■ STORED DATA
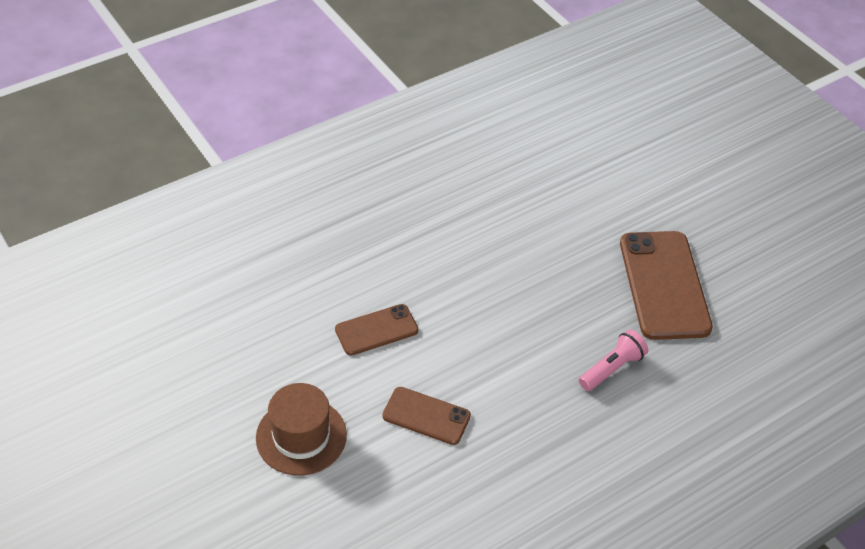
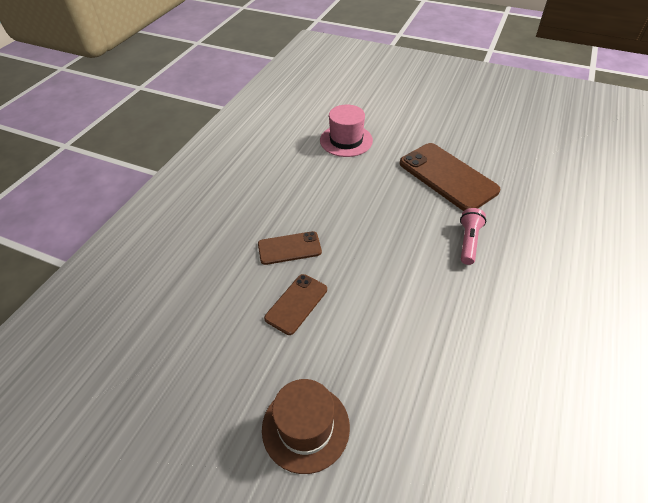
camera: 30 degrees left, 0 degrees up
(426, 416) = (385, 347): brown phone -> brown phone (289, 248)
(583, 178) = (346, 140): none -> pink hat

■ EXERCISE OBJECTIVE
Set down the line that contains "(426, 416) = (385, 347): brown" exactly. Do the same for each later line of the data, through the end, and add nothing.

■ SOLUTION FOR THIS EXERCISE
(426, 416) = (385, 347): brown phone -> brown phone (289, 248)
(583, 178) = (346, 140): none -> pink hat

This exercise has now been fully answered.